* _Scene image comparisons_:

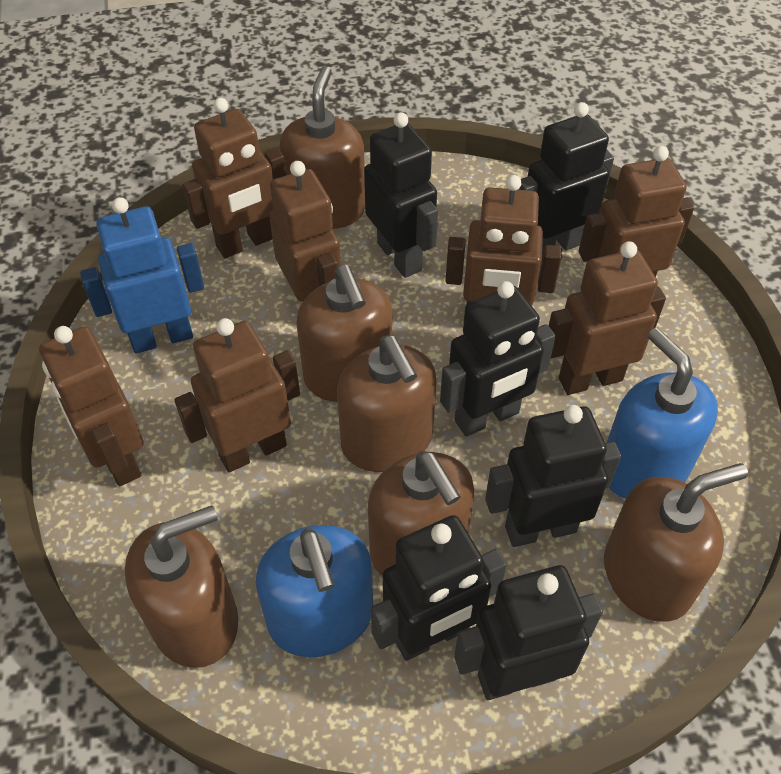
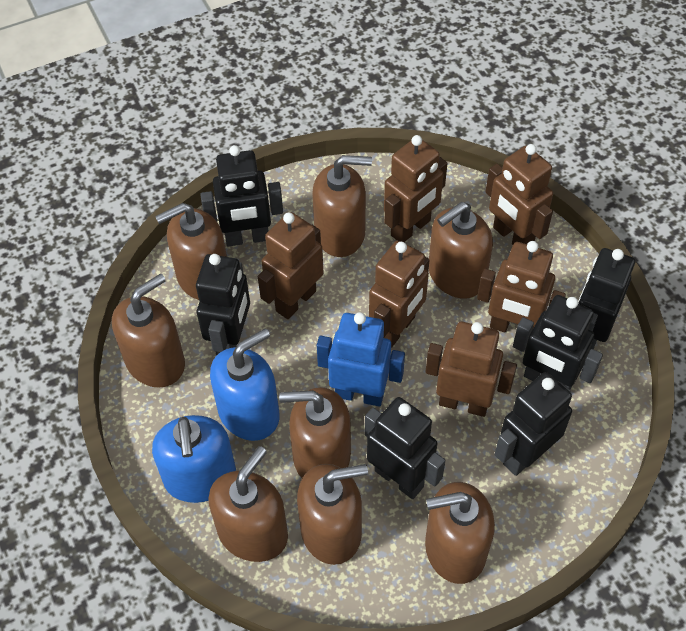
brown robot: 7 -> 6
brown soap dispenser: 6 -> 8

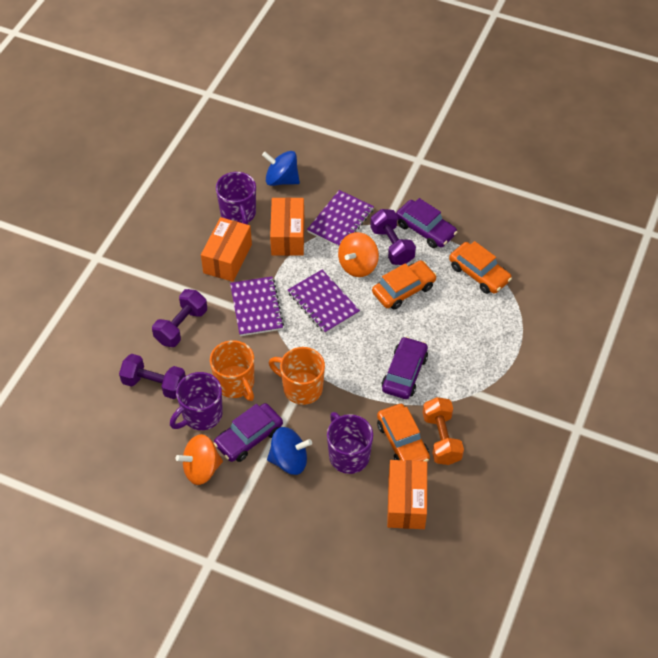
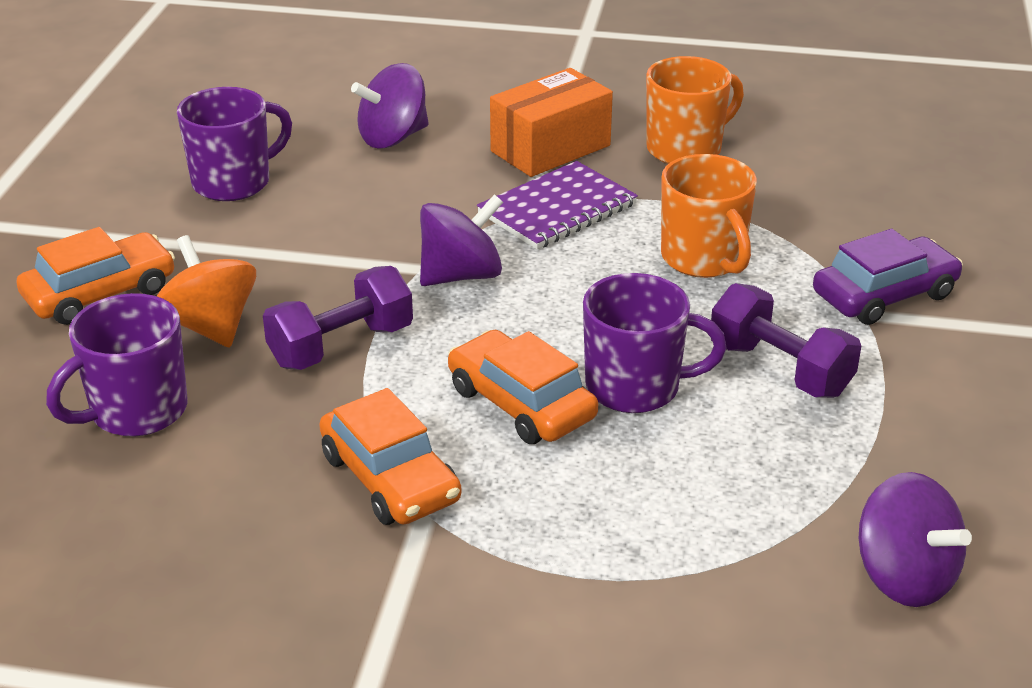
blue spinning top: 2 -> 0
orange box: 3 -> 1
orange dumbbell: 1 -> 0
orange spinning top: 2 -> 1
purple car: 3 -> 1
purple dumbbell: 3 -> 2
purple notebook: 3 -> 1
purple spinning top: 0 -> 3

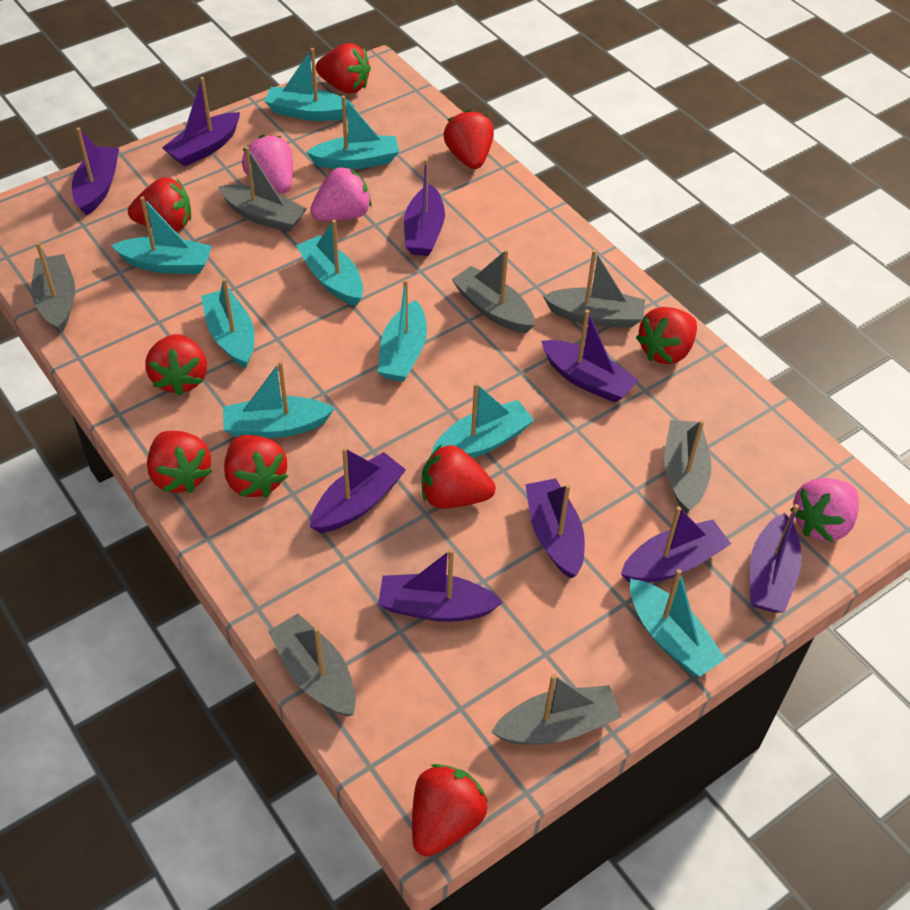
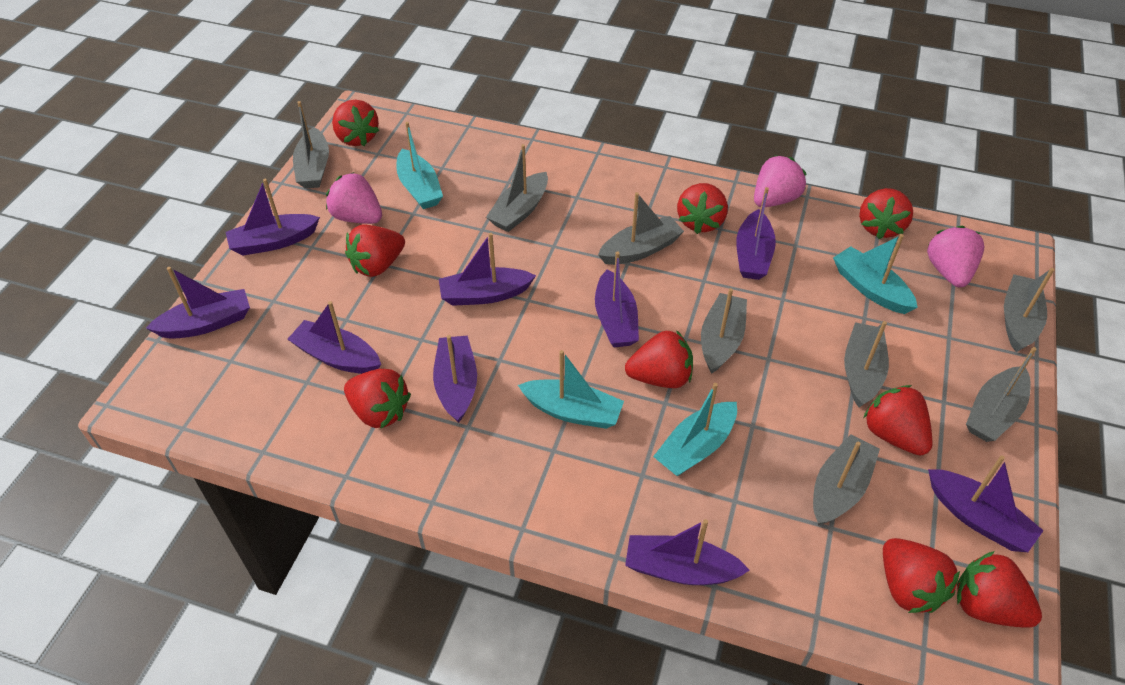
grey boat: 7 -> 8
turquoise boat: 9 -> 4

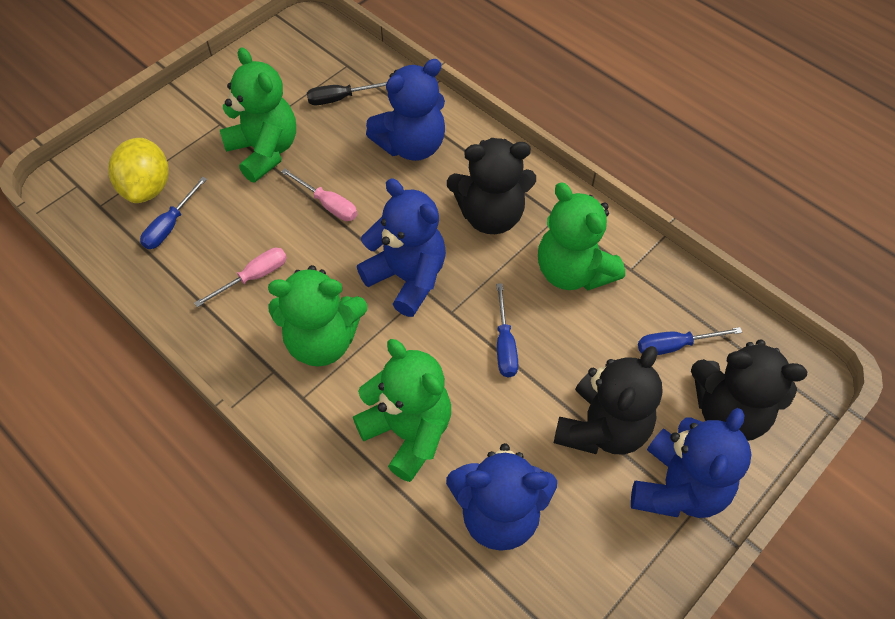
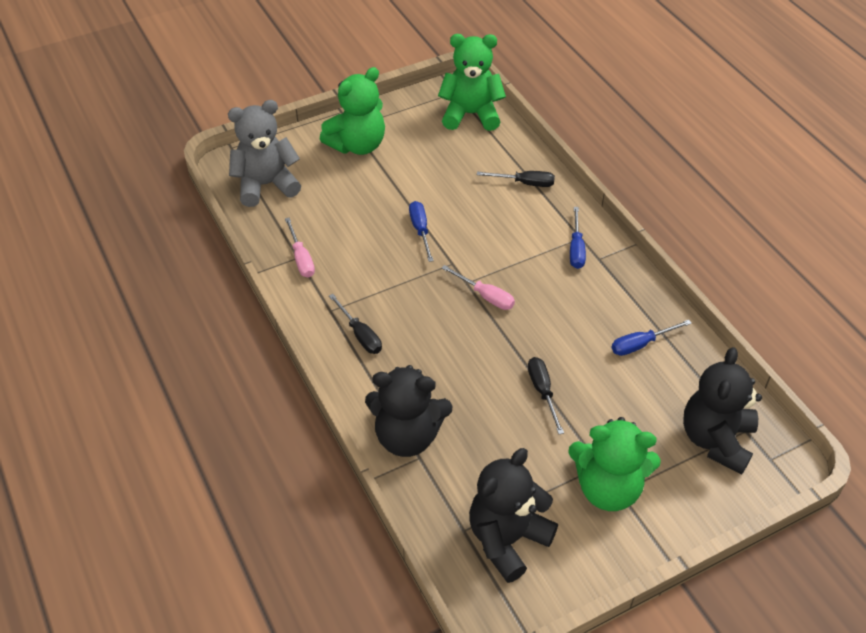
black screwdriver: 1 -> 3
blue teddy bear: 4 -> 0
green teddy bear: 4 -> 3
grey teddy bear: 0 -> 1
yellow lemon: 1 -> 0

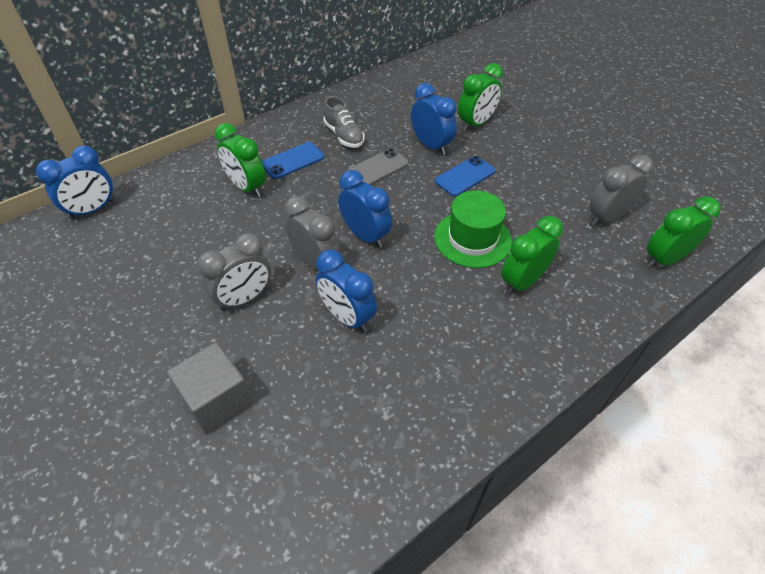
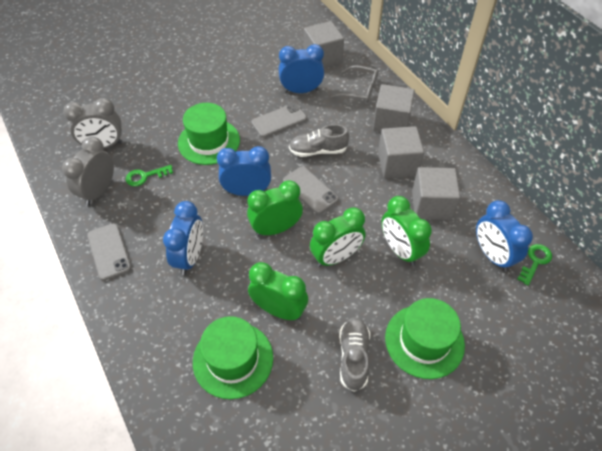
blue phone: 2 -> 0
green hat: 1 -> 3
green key: 0 -> 2
grey clock: 3 -> 2
grey cube: 1 -> 4
grey glasses: 0 -> 1
grey phone: 1 -> 3
grey shoe: 1 -> 2

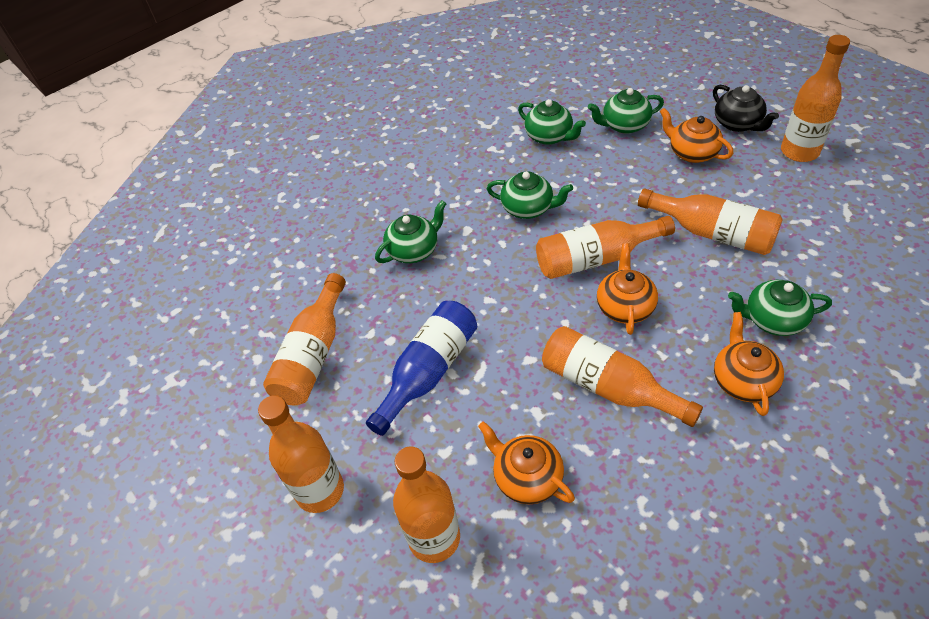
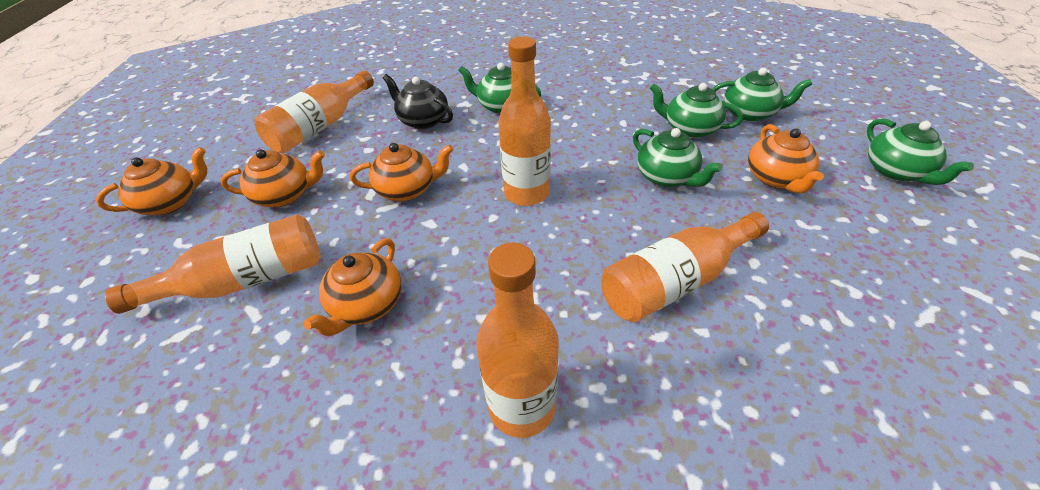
blue bottle: 1 -> 0
orange bottle: 7 -> 5
orange teapot: 4 -> 5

* _What you will do_: All of the entries need to be copied exactly, minus any pictures.

* _Exercise answer_:
brown robot: 7 -> 6
brown soap dispenser: 6 -> 8

blue spinning top: 2 -> 0
orange box: 3 -> 1
orange dumbbell: 1 -> 0
orange spinning top: 2 -> 1
purple car: 3 -> 1
purple dumbbell: 3 -> 2
purple notebook: 3 -> 1
purple spinning top: 0 -> 3

grey boat: 7 -> 8
turquoise boat: 9 -> 4

black screwdriver: 1 -> 3
blue teddy bear: 4 -> 0
green teddy bear: 4 -> 3
grey teddy bear: 0 -> 1
yellow lemon: 1 -> 0

blue phone: 2 -> 0
green hat: 1 -> 3
green key: 0 -> 2
grey clock: 3 -> 2
grey cube: 1 -> 4
grey glasses: 0 -> 1
grey phone: 1 -> 3
grey shoe: 1 -> 2

blue bottle: 1 -> 0
orange bottle: 7 -> 5
orange teapot: 4 -> 5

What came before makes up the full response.